* **GIVEN TASK**
Show each line below that contains the string "italic". Upper and lower case must match.

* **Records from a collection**
[Start]

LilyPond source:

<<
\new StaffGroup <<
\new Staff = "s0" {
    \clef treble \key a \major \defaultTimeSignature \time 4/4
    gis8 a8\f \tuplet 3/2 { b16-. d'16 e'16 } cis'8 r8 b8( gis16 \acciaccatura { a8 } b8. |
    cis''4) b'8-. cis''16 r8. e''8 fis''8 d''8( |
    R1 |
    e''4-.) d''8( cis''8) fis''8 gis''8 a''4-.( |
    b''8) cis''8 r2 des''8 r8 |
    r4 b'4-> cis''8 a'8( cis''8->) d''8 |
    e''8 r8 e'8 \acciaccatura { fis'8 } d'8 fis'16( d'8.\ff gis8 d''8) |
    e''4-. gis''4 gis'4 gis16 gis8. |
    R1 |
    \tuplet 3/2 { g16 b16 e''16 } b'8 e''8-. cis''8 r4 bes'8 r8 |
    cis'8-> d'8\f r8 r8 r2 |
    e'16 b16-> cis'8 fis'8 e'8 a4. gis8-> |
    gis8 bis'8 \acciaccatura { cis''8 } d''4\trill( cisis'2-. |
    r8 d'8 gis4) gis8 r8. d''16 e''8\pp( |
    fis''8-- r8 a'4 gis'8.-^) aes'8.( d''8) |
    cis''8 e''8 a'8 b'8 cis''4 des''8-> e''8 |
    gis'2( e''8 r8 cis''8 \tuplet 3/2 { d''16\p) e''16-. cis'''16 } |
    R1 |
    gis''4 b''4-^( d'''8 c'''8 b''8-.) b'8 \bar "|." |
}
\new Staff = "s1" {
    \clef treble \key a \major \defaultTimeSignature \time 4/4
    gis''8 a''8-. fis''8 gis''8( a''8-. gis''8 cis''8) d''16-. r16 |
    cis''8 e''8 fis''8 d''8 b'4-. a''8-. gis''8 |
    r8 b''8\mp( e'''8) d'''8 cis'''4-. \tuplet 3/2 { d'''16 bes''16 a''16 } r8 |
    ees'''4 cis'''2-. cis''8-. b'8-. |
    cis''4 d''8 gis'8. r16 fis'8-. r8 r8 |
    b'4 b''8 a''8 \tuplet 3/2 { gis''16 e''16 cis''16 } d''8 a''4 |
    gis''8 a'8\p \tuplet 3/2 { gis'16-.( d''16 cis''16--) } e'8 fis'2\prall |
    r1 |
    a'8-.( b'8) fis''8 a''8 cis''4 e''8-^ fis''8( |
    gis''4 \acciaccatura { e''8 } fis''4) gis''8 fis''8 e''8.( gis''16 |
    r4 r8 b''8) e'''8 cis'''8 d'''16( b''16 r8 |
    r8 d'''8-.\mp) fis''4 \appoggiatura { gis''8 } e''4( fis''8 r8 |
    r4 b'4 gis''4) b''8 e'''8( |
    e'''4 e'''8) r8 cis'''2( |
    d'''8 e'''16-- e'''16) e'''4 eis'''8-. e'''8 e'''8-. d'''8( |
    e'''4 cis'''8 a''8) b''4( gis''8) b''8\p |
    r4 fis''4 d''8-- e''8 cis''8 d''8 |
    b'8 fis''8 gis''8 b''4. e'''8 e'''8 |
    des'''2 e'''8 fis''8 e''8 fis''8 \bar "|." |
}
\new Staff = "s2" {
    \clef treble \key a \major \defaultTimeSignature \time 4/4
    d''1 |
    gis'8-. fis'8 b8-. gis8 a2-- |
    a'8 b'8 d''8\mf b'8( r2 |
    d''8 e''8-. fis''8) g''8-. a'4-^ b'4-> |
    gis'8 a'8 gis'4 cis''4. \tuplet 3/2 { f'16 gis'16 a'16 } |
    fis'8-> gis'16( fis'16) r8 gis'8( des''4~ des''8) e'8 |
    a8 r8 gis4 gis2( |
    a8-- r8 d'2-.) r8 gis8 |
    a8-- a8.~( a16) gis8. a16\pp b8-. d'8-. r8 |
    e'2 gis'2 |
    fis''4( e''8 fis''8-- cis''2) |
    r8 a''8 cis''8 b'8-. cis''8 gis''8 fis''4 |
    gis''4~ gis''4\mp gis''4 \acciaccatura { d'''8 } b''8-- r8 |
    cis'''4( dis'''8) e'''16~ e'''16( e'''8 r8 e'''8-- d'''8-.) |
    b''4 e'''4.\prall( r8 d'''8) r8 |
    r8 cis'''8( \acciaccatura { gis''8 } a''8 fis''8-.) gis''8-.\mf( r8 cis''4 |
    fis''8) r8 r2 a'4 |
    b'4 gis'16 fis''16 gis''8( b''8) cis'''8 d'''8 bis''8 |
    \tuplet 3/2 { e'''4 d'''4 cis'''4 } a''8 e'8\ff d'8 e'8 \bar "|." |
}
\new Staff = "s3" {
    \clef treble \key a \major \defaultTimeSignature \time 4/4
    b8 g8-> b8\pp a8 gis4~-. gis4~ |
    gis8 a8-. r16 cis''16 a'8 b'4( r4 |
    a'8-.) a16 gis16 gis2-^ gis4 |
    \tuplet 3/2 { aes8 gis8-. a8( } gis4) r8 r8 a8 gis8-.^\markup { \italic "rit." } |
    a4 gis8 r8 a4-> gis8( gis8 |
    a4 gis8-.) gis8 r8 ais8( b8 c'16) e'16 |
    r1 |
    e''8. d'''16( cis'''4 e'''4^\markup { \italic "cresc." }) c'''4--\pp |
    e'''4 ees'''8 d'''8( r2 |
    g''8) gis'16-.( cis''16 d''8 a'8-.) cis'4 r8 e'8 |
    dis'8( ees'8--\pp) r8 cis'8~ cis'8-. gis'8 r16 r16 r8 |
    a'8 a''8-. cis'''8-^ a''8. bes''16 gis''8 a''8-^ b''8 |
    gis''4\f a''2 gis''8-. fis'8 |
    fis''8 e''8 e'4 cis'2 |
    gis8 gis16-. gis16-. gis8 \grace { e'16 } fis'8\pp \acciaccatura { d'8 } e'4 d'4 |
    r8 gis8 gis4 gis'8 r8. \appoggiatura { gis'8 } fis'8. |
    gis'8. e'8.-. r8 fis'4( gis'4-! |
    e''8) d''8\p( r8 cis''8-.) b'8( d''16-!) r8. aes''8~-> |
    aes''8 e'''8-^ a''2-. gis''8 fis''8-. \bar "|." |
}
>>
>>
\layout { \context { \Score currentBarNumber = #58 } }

[End]

* **CORRECT ANSWER**
    \tuplet 3/2 { aes8 gis8-. a8( } gis4) r8 r8 a8 gis8-.^\markup { \italic "rit." } |
    e''8. d'''16( cis'''4 e'''4^\markup { \italic "cresc." }) c'''4--\pp |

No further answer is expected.